==== PROVIDED MATERIAL

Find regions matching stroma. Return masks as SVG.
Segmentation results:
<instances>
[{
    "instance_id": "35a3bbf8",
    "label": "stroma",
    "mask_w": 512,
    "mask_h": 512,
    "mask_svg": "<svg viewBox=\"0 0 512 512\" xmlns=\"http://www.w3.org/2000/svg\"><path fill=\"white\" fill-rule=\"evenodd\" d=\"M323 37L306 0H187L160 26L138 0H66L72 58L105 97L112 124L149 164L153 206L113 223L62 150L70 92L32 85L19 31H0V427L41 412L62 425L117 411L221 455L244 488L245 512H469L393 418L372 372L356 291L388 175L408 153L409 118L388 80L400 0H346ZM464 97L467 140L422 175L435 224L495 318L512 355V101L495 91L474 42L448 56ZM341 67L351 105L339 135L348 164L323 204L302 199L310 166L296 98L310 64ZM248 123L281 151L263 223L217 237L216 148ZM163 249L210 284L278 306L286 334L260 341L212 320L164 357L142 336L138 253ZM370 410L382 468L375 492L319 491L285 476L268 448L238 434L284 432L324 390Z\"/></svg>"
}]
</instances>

========

= TASK DESCRIPTION =
Write out the entries above once more, without altering anything.

= EXERCISE OUTPUT =
Find regions matching stroma. Return masks as SVG.
Segmentation results:
<instances>
[{
    "instance_id": "35a3bbf8",
    "label": "stroma",
    "mask_w": 512,
    "mask_h": 512,
    "mask_svg": "<svg viewBox=\"0 0 512 512\" xmlns=\"http://www.w3.org/2000/svg\"><path fill=\"white\" fill-rule=\"evenodd\" d=\"M323 37L306 0H187L160 26L138 0H66L72 58L105 97L112 124L149 164L153 206L113 223L62 150L70 92L32 85L19 31H0V427L41 412L62 425L117 411L221 455L244 488L245 512H469L393 418L372 372L356 291L388 175L408 153L409 118L388 80L400 0H346ZM464 97L467 140L422 175L435 224L495 318L512 355V101L495 91L474 42L448 56ZM341 67L351 105L339 135L348 164L323 204L302 199L310 166L296 98L310 64ZM248 123L281 151L263 223L217 237L216 148ZM163 249L210 284L278 306L286 334L260 341L212 320L164 357L142 336L138 253ZM370 410L382 468L375 492L319 491L285 476L268 448L238 434L284 432L324 390Z\"/></svg>"
}]
</instances>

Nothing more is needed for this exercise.